Excerpted data -
______
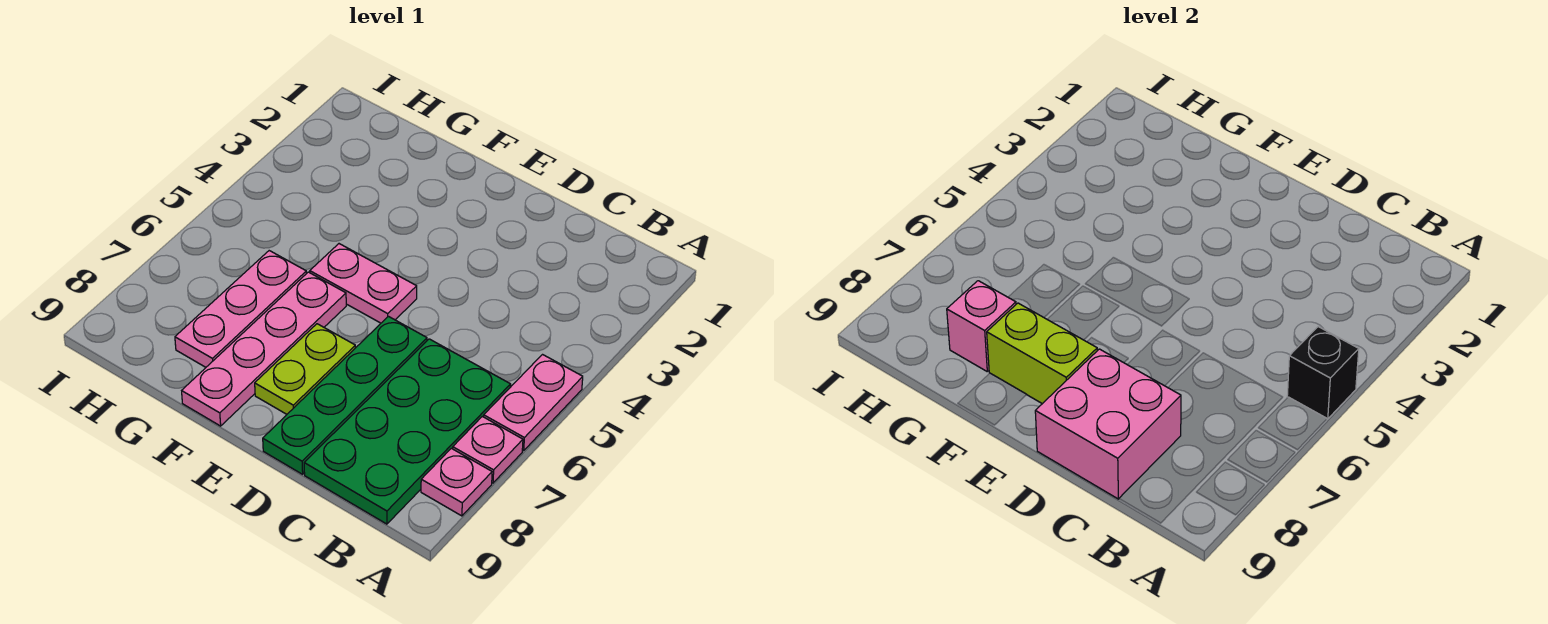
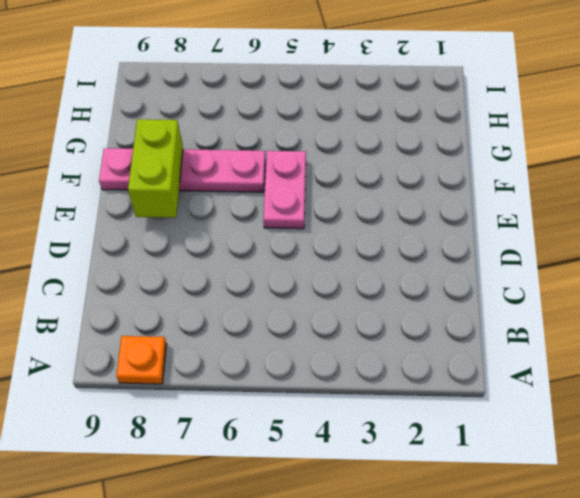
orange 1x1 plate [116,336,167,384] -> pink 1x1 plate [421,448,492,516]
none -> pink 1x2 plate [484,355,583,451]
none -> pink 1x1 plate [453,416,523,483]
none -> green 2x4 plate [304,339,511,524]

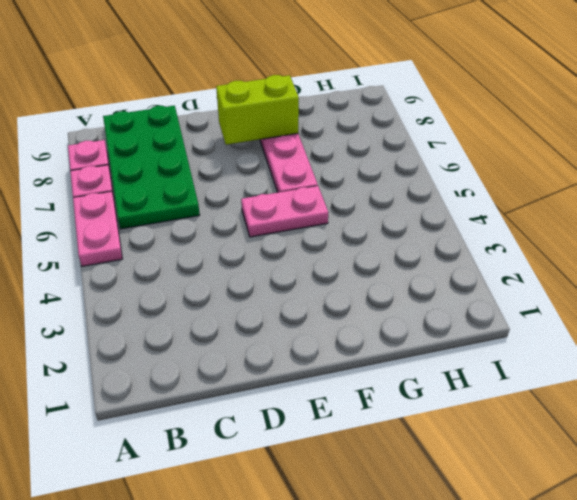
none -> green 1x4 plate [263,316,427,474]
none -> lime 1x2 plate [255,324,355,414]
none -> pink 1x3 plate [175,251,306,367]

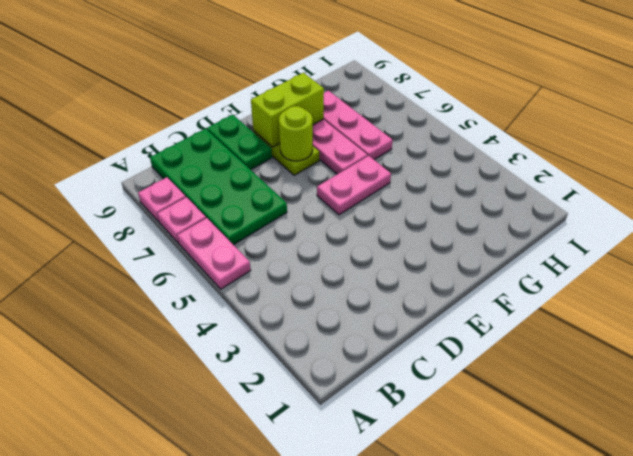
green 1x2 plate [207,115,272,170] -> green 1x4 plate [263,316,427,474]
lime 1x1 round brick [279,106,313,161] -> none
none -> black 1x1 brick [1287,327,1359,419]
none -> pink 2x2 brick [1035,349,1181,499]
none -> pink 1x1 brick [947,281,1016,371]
______
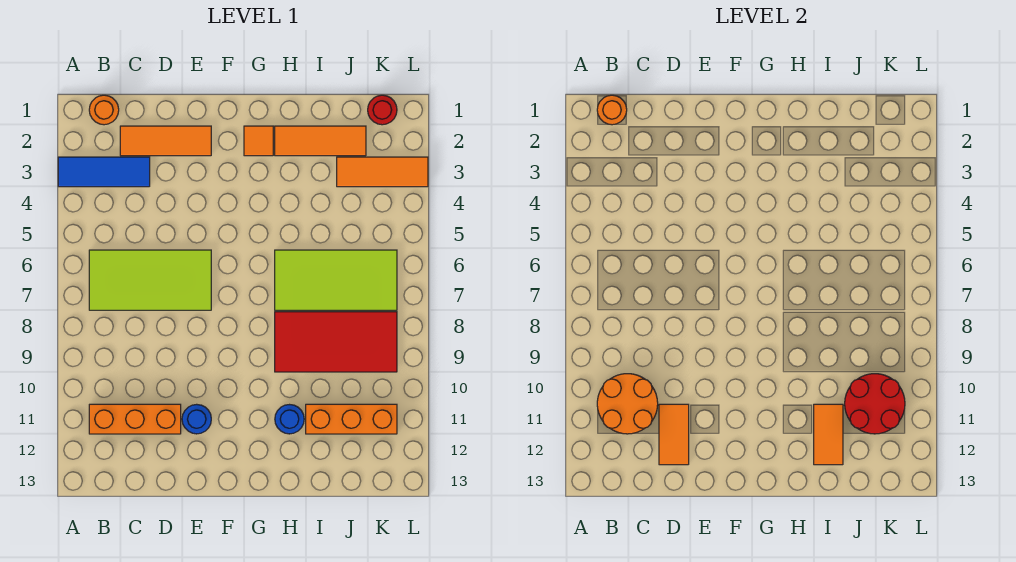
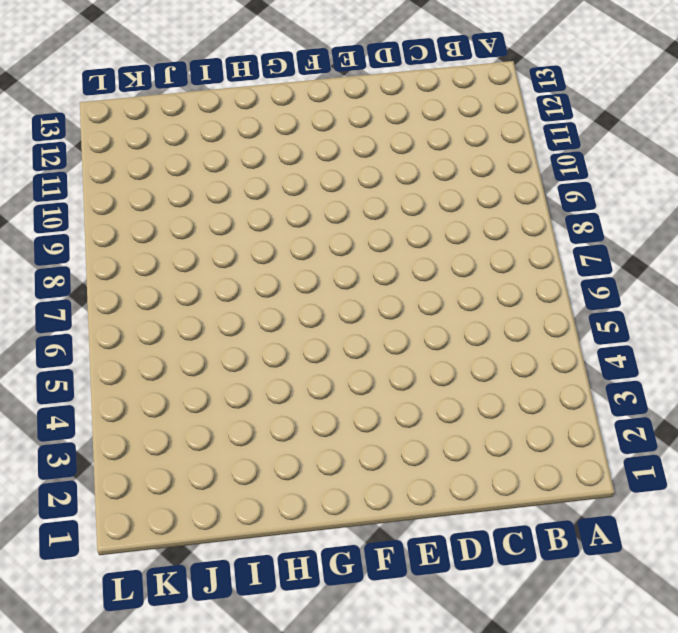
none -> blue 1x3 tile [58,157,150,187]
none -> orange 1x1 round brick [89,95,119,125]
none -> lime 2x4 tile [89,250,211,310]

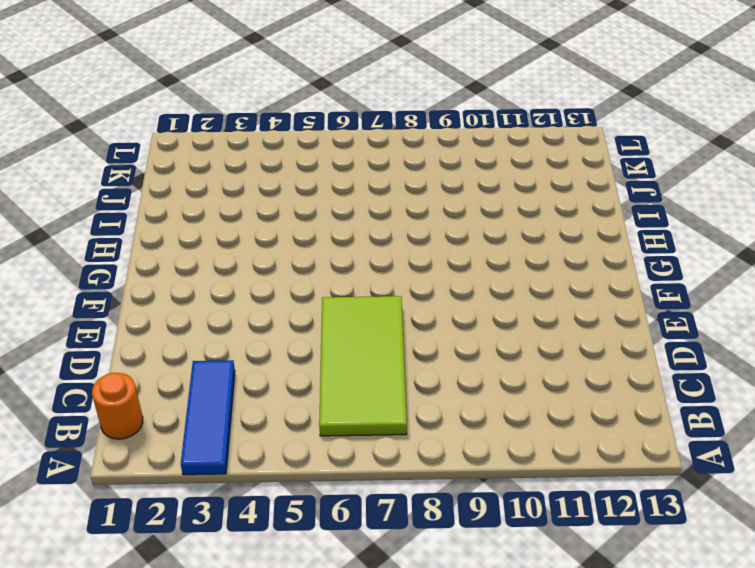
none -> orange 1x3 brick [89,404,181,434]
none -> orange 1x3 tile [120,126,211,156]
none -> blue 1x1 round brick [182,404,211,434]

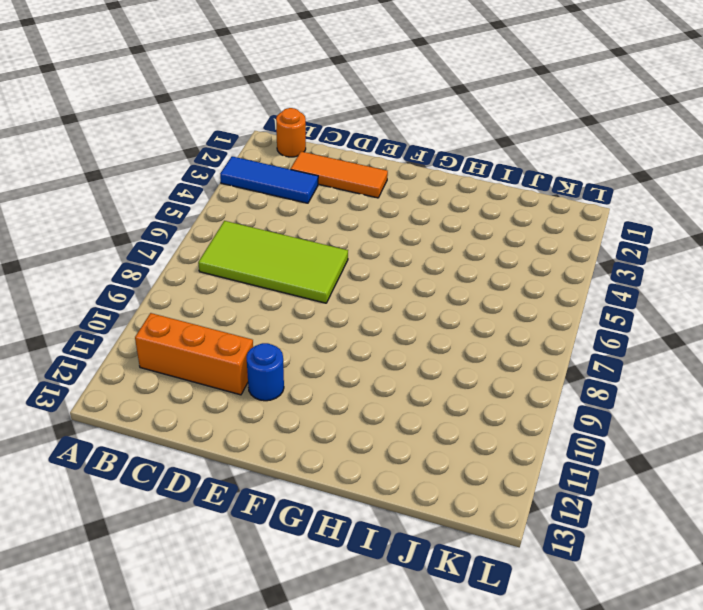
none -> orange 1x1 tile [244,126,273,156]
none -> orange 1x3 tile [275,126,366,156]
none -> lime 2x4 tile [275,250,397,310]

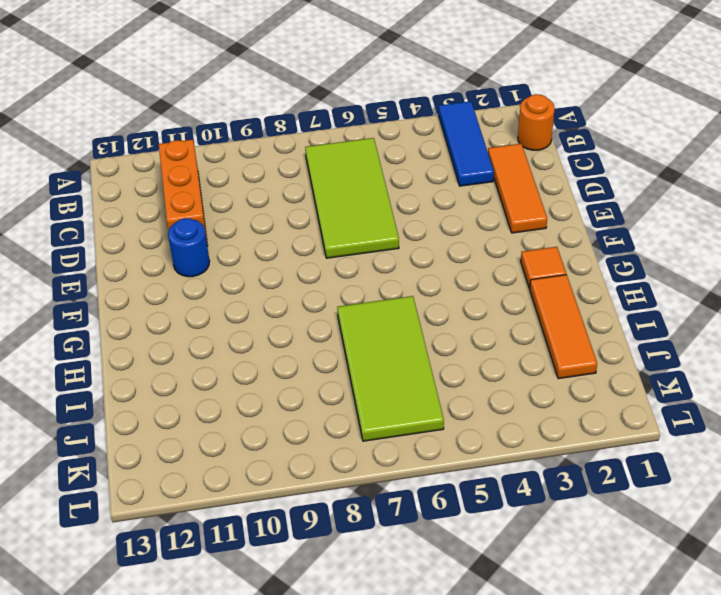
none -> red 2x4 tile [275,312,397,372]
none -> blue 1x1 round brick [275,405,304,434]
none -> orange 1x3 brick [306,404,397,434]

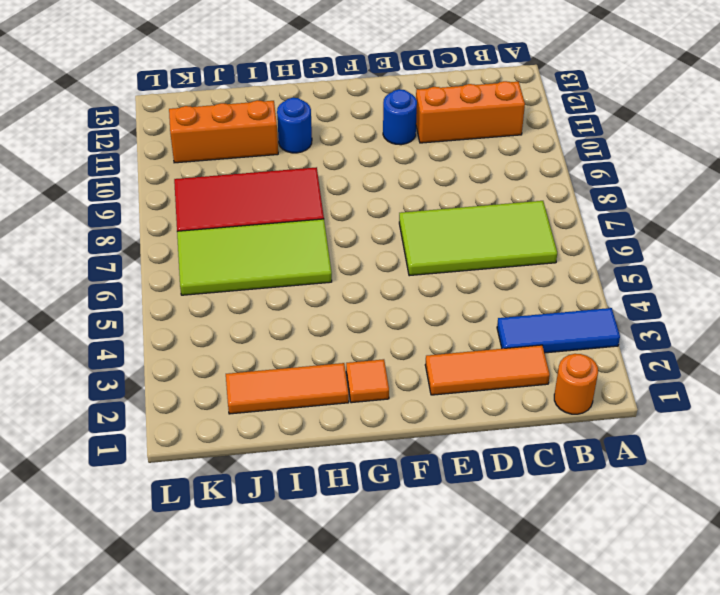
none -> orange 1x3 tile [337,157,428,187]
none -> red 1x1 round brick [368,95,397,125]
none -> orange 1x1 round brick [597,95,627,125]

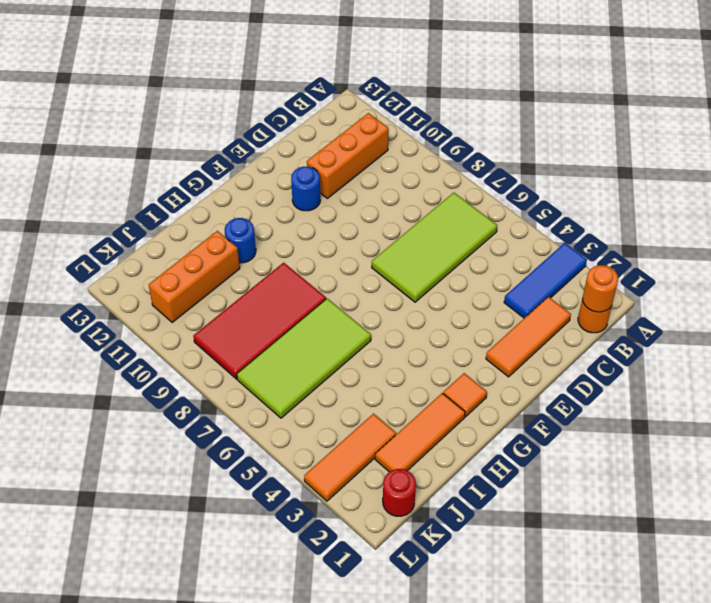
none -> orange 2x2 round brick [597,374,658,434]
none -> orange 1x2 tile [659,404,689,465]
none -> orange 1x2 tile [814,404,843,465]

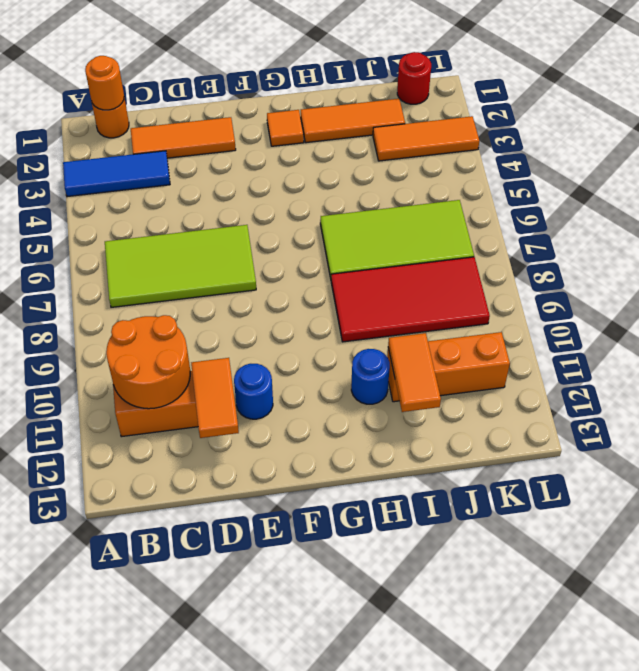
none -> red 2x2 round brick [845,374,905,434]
______
Goal of the exercise -
After locating "none -> orange 1x2 tile [659,404,689,465]" and "none -> red 2x2 round brick [845,374,905,434]" in the records above, return exactly the line holding each one and every line between them; leave out the pictures.

Your solution -
none -> orange 1x2 tile [659,404,689,465]
none -> orange 1x2 tile [814,404,843,465]

none -> red 2x2 round brick [845,374,905,434]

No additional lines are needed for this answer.